BEGIN Records for the task

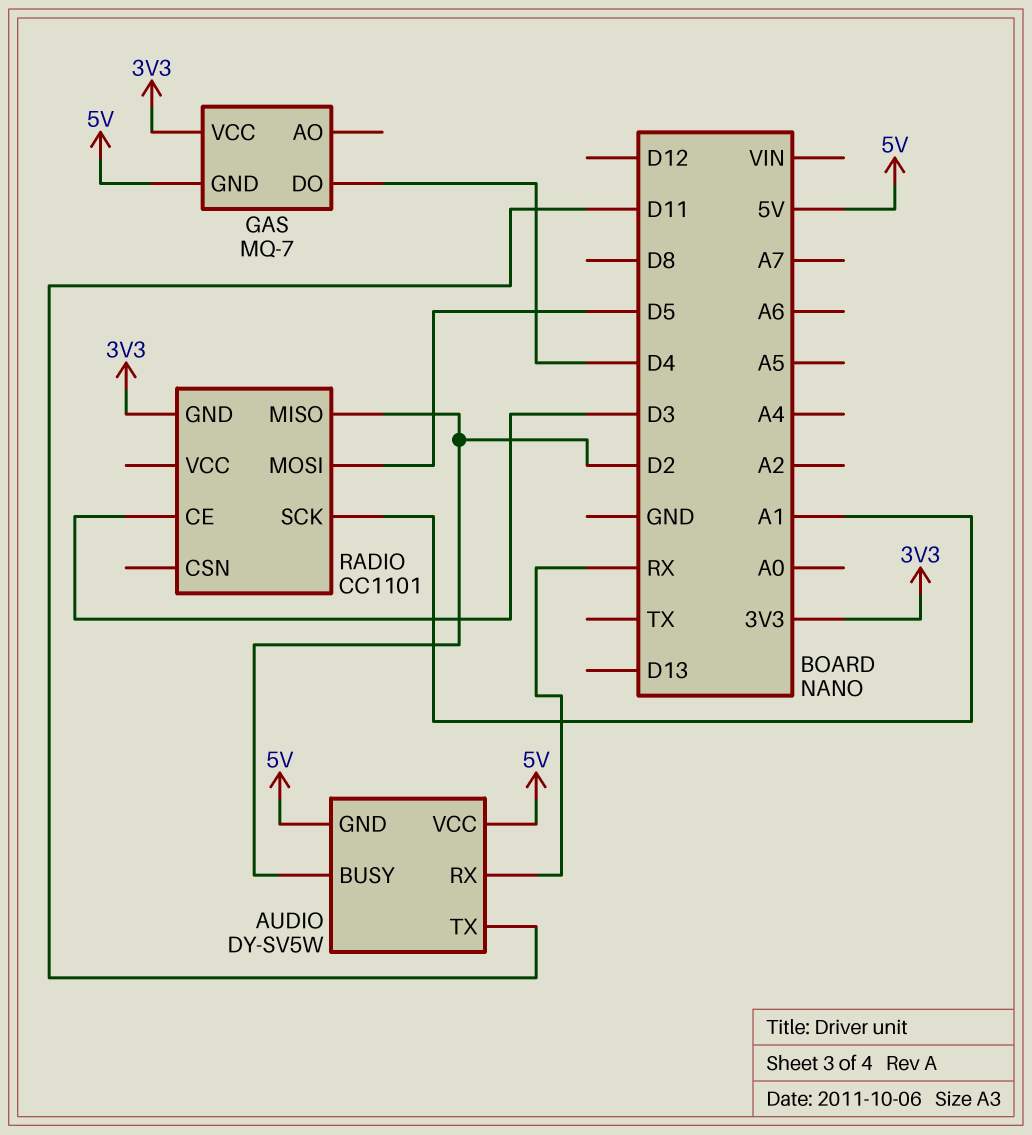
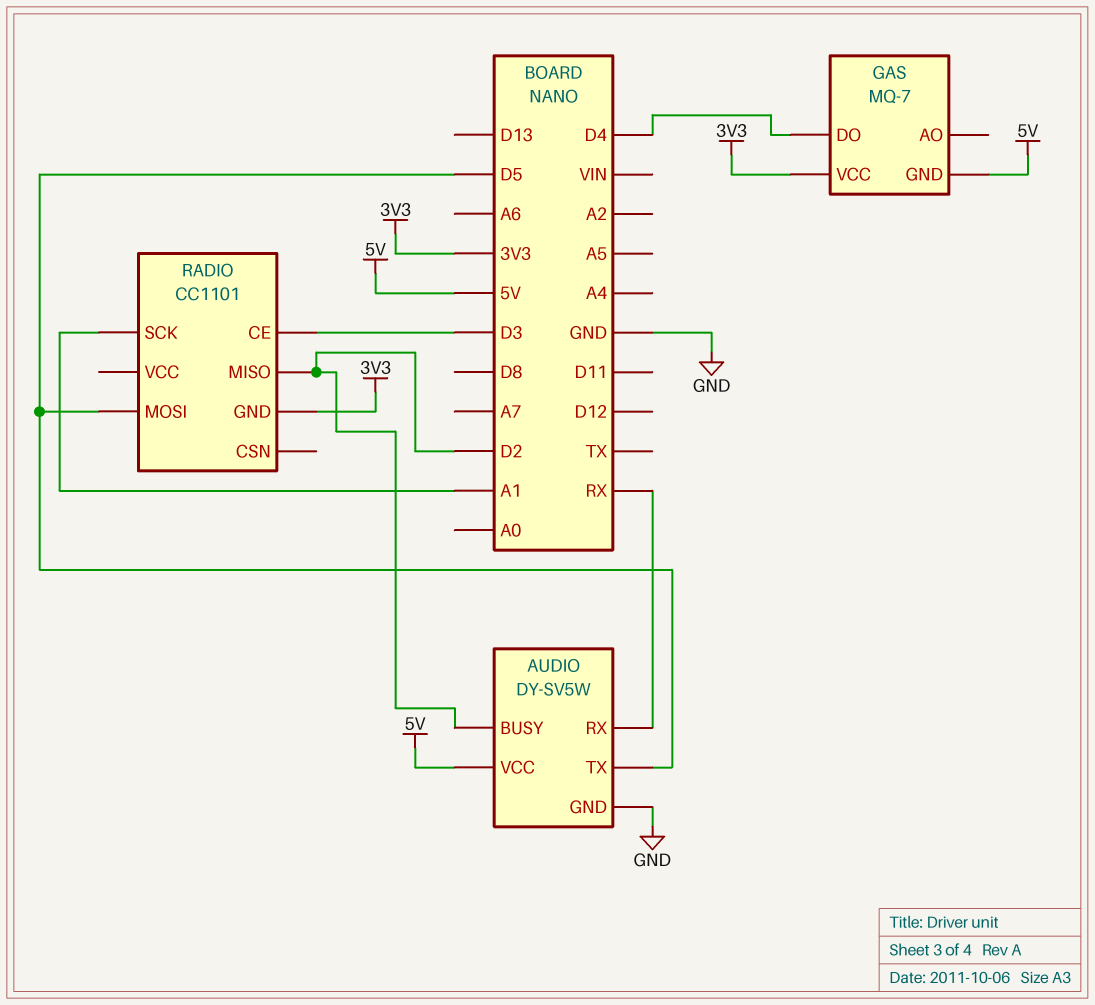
AUDIO pin GND: 5V -> GND
AUDIO pin TX: D11 -> D5

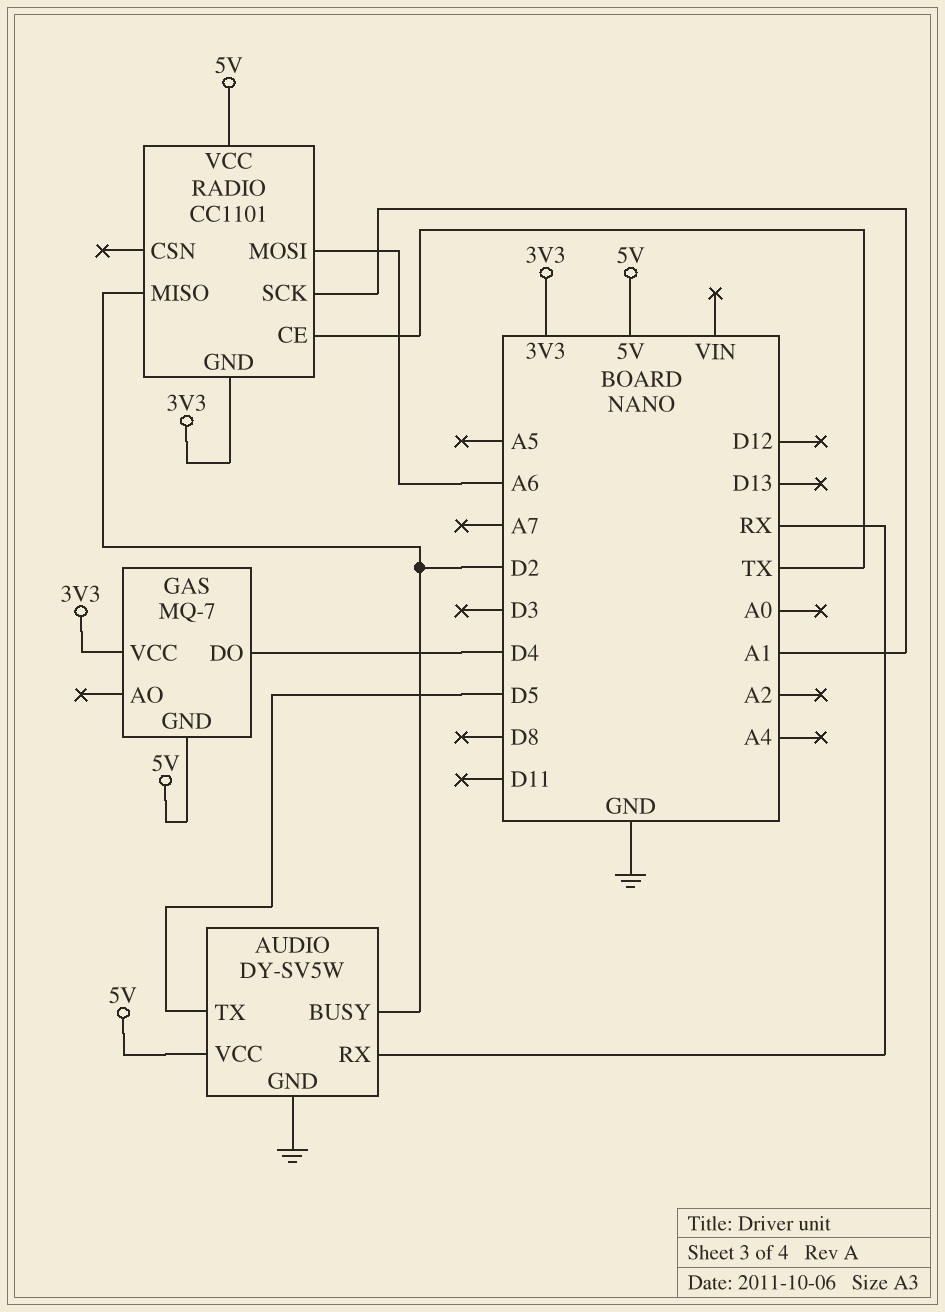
RADIO pin CE: D3 -> TX
RADIO pin MOSI: D5 -> A6
RADIO pin VCC: none -> 5V

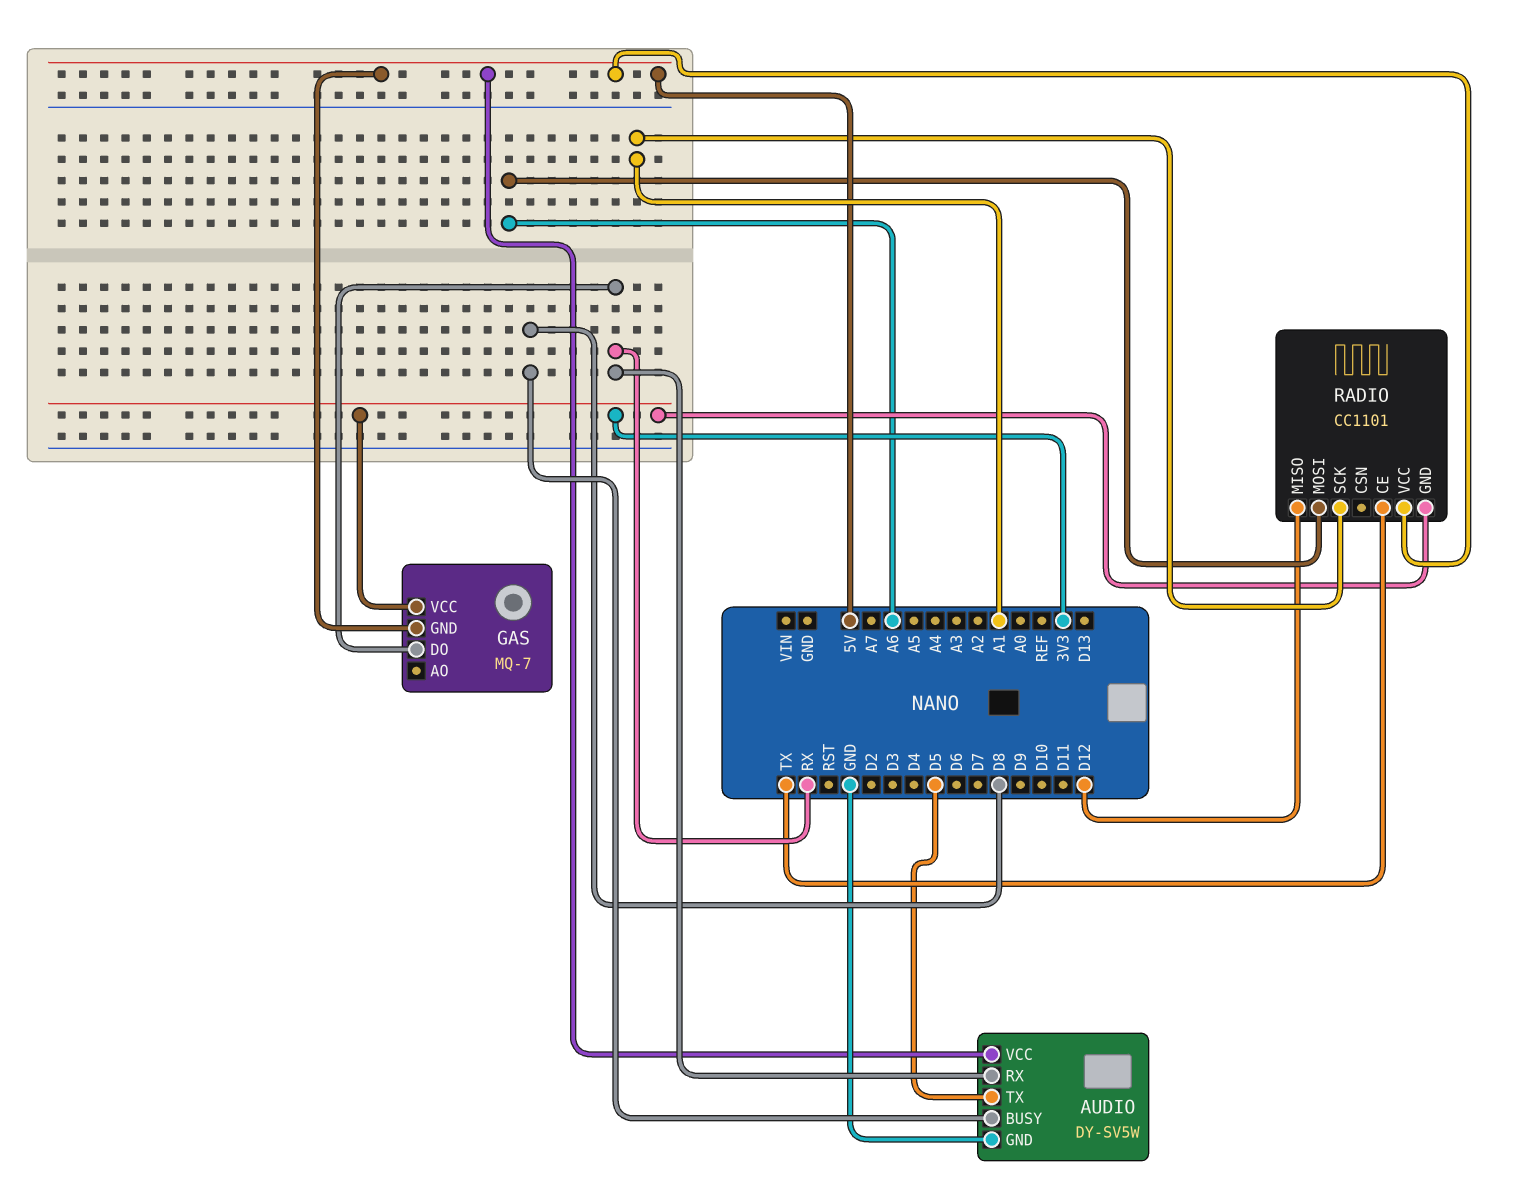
AUDIO pin BUSY: D2 -> D8
GAS pin DO: D4 -> RX
RADIO pin MISO: D2 -> D12

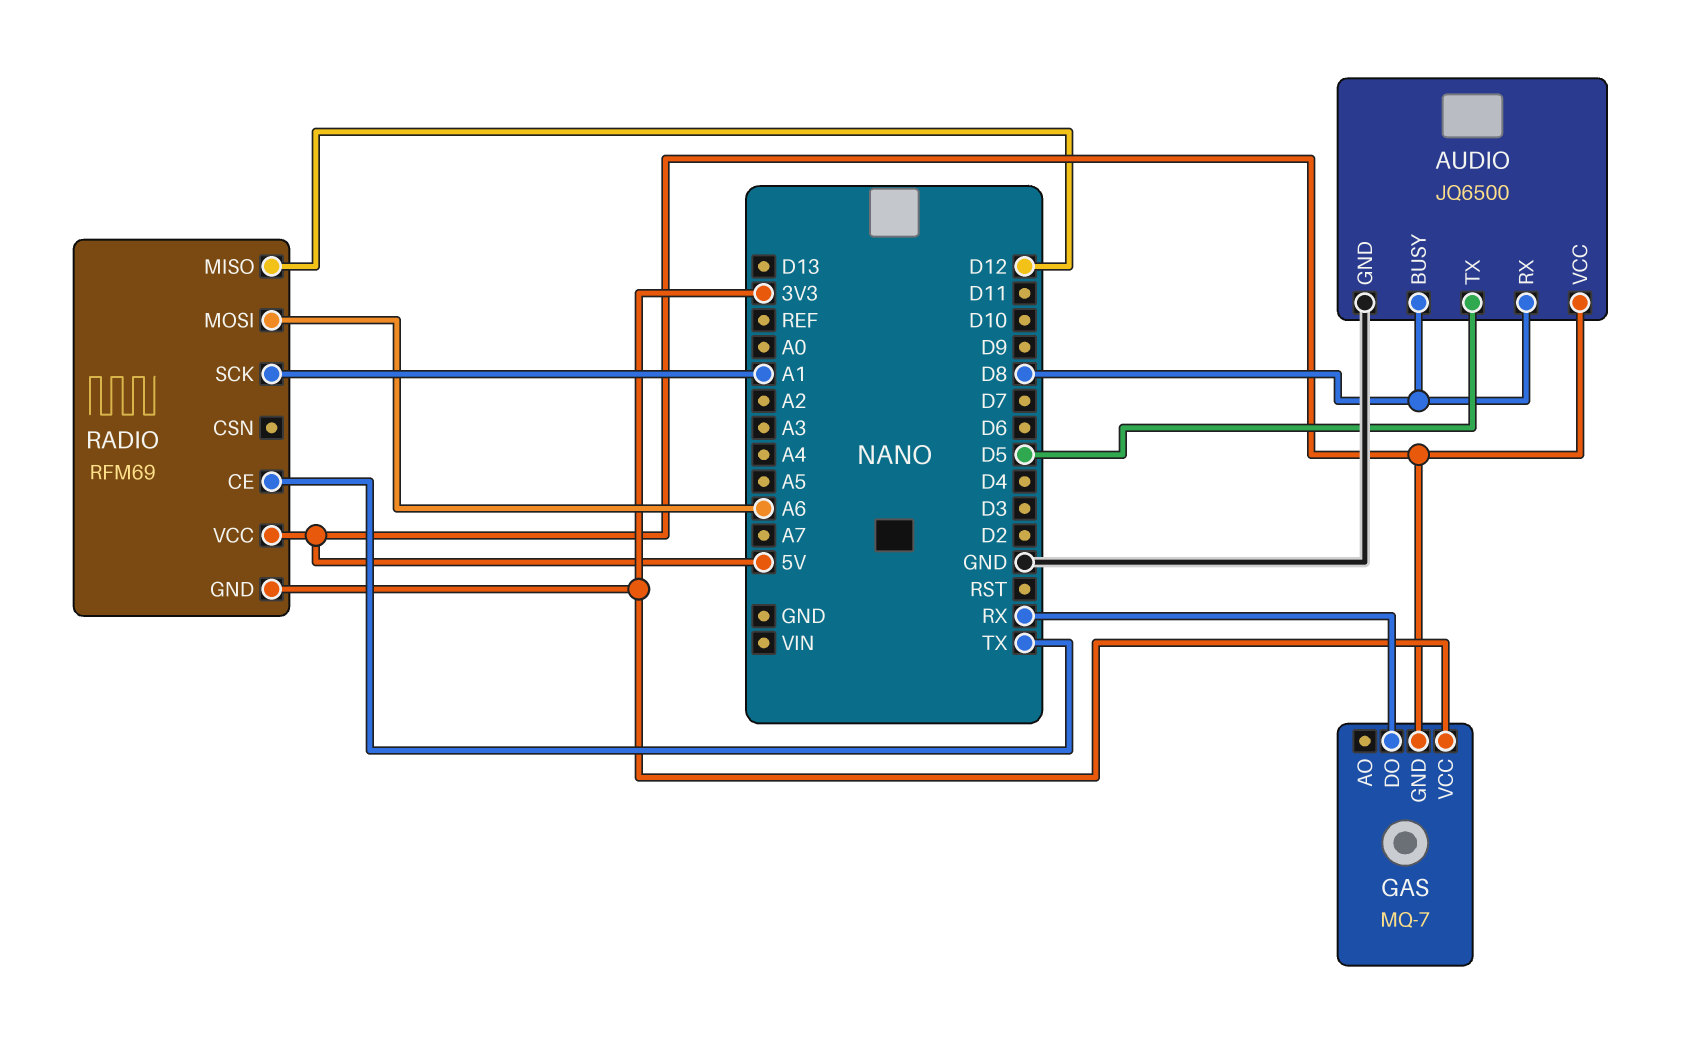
AUDIO: DY-SV5W -> JQ6500
AUDIO pin RX: RX -> D8
RADIO: CC1101 -> RFM69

END Records for the task

What you return must be every entry, word for word, without any pictures.

AUDIO pin GND: 5V -> GND
AUDIO pin TX: D11 -> D5

RADIO pin CE: D3 -> TX
RADIO pin MOSI: D5 -> A6
RADIO pin VCC: none -> 5V

AUDIO pin BUSY: D2 -> D8
GAS pin DO: D4 -> RX
RADIO pin MISO: D2 -> D12

AUDIO: DY-SV5W -> JQ6500
AUDIO pin RX: RX -> D8
RADIO: CC1101 -> RFM69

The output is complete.